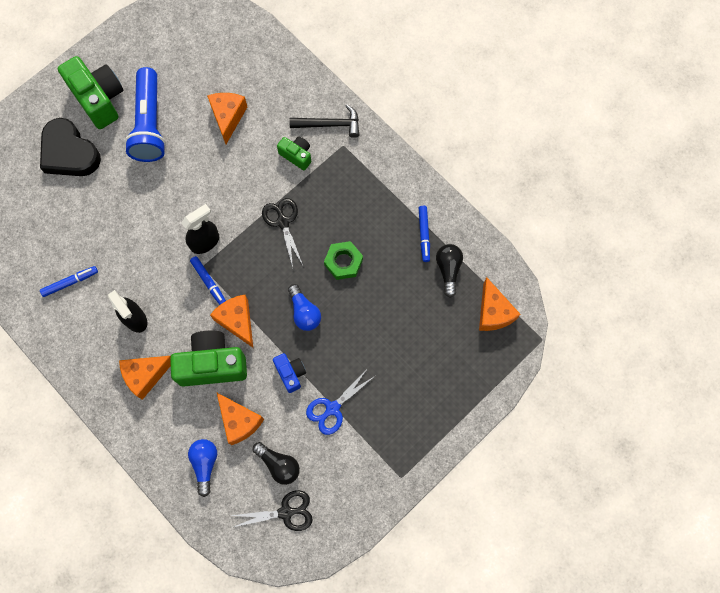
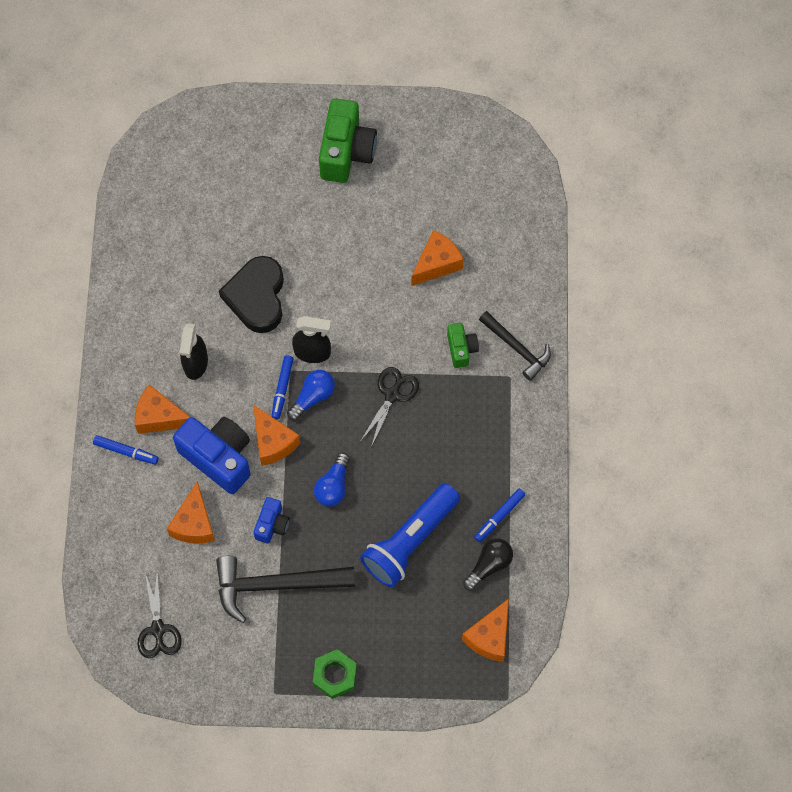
camera: 45 degrees right, 5 degrees down
black heart [40,118,101,176] -> black heart moved to [219,256,284,333]
blue marker [40,266,98,297] -> blue marker moved to [93,435,159,464]
blue flashlight [124,67,166,162] -> blue flashlight moved to [360,483,460,587]
green camera [170,330,247,387] -> blue camera [173,417,251,494]
blue light bulb [188,439,217,497] -> blue light bulb moved to [287,370,335,421]
orange cheese [210,295,253,348] -> orange cheese turned 135 degrees clockwise [253,405,300,466]
black scissors [231,490,313,531] -> black scissors turned 45 degrees clockwise [137,570,182,658]
black light bulb [253,442,300,485] -> none
blue scissors [306,368,375,435] -> black hammer [216,556,355,623]
green nut [324,241,363,280] -> green nut moved to [313,649,357,699]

### What to work on
Write out exactly the lines of the entries above that run from the line containing "green camera [170,330,247,387]" through the last line, including both.

### Exercise answer
green camera [170,330,247,387] -> blue camera [173,417,251,494]
blue light bulb [188,439,217,497] -> blue light bulb moved to [287,370,335,421]
orange cheese [210,295,253,348] -> orange cheese turned 135 degrees clockwise [253,405,300,466]
black scissors [231,490,313,531] -> black scissors turned 45 degrees clockwise [137,570,182,658]
black light bulb [253,442,300,485] -> none
blue scissors [306,368,375,435] -> black hammer [216,556,355,623]
green nut [324,241,363,280] -> green nut moved to [313,649,357,699]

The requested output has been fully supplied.